**Input for this task**
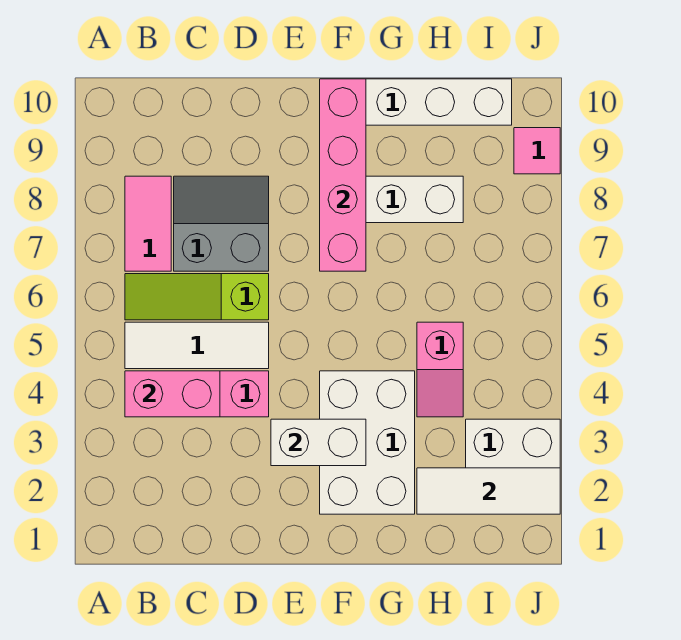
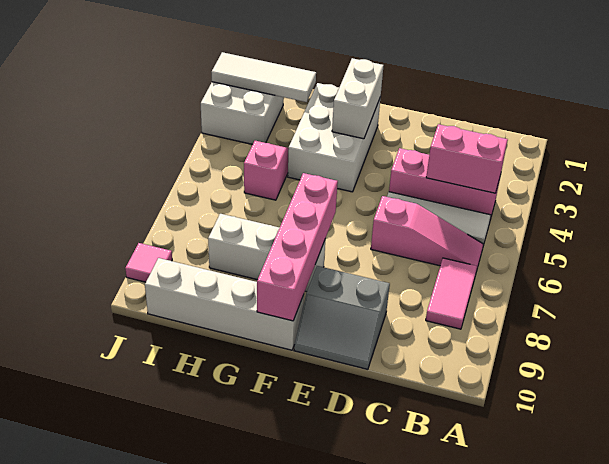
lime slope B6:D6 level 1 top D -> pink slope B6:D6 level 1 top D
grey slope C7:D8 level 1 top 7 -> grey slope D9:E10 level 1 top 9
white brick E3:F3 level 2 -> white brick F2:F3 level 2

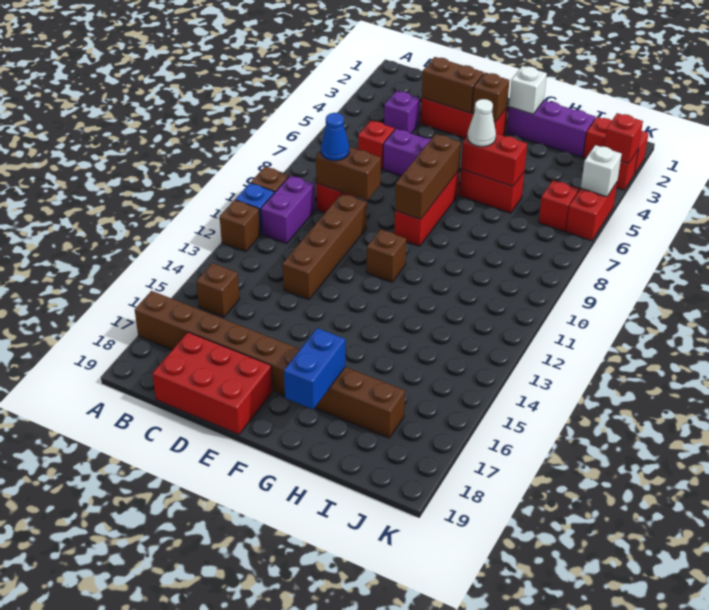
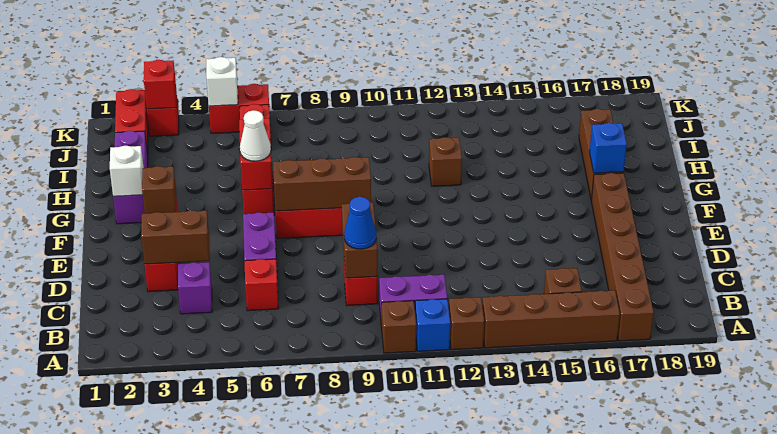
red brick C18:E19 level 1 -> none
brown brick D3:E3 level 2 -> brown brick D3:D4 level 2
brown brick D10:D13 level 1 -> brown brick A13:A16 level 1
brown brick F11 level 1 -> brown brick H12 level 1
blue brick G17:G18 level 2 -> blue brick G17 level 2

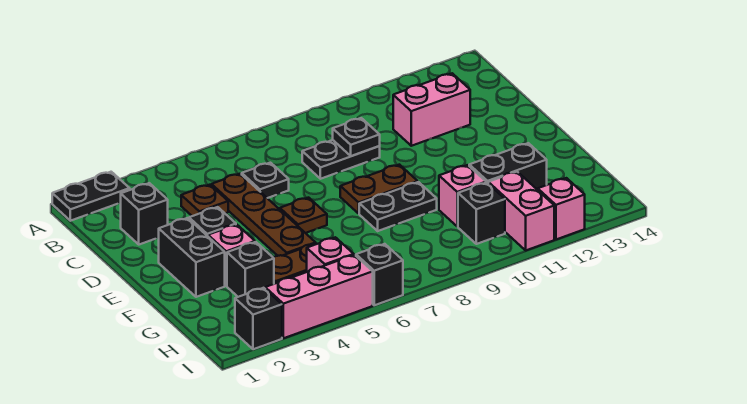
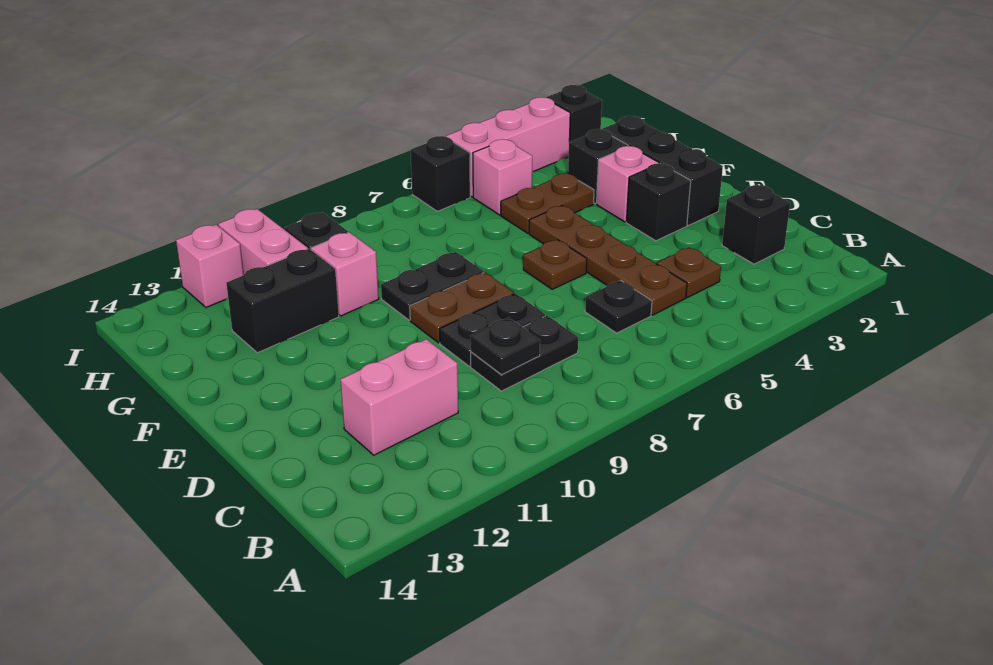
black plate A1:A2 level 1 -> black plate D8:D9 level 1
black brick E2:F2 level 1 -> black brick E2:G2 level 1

**Aim of the task**
Give back the lines of the listing from the one with "black plate A1:A2" through the end, both included, exactly as written and with nothing added.

**Response to this exercise**
black plate A1:A2 level 1 -> black plate D8:D9 level 1
black brick E2:F2 level 1 -> black brick E2:G2 level 1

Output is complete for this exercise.